[[ ENTRIES SUPPLIED open ]]
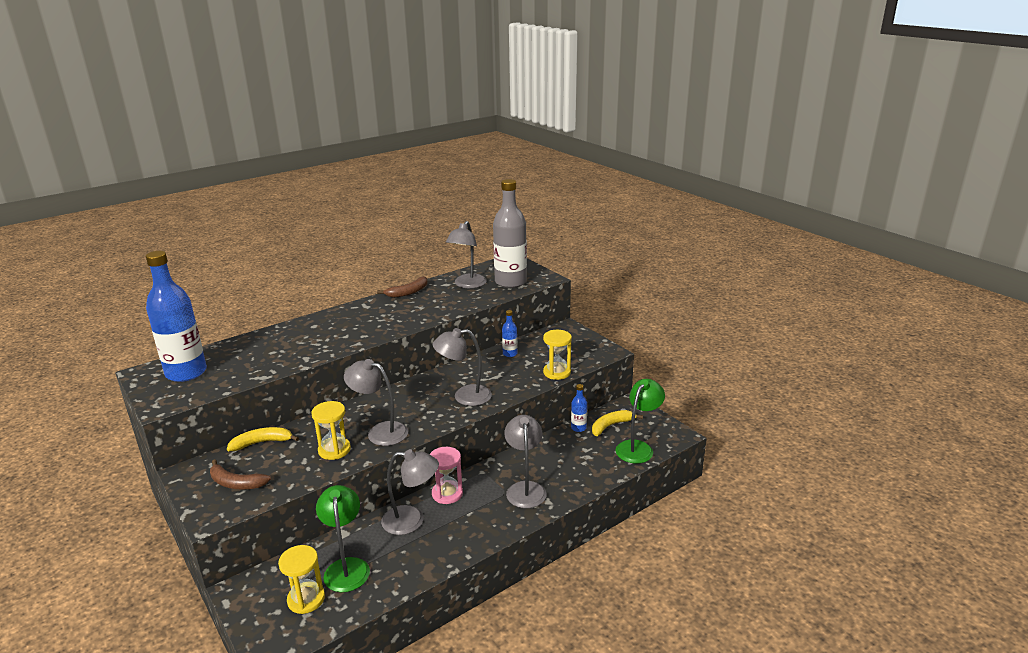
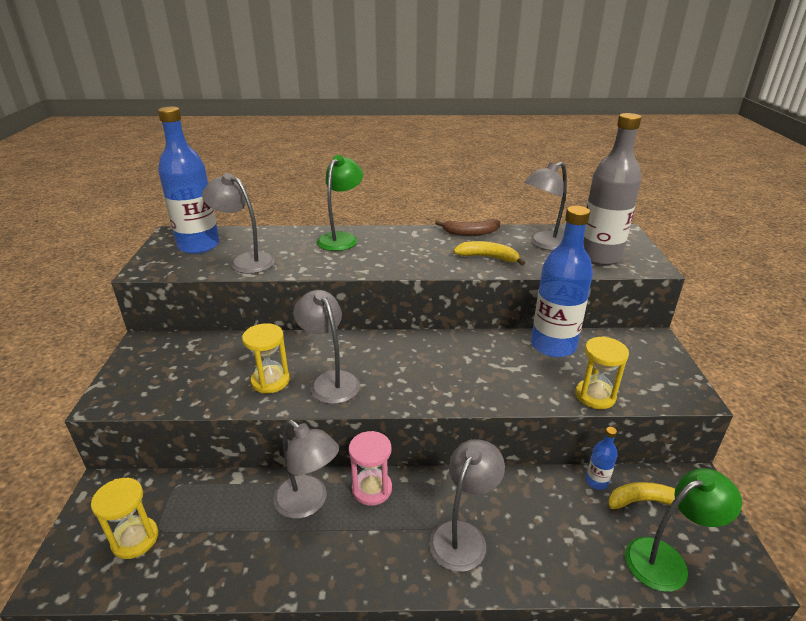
camera: 35 degrees right, 5 degrees up
(236, 483) = (160, 375): brown banana -> none
(262, 443) = (223, 342): yellow banana -> yellow banana (488, 257)
(346, 567) = (201, 523): green lamp -> green lamp (341, 238)
(464, 396) = (454, 378): grey lamp -> grey lamp (245, 261)
(510, 354) = (553, 346): blue bottle -> blue bottle, size x2.30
[[ ENTRIES SUPPLIED closed ]]
▶ [REQUIRED ACTION]
Starting at the line that contains "(464, 396) = (454, 378): grey", return every line through the last one above, exactly as written.

▶ [ANSWER BOX]
(464, 396) = (454, 378): grey lamp -> grey lamp (245, 261)
(510, 354) = (553, 346): blue bottle -> blue bottle, size x2.30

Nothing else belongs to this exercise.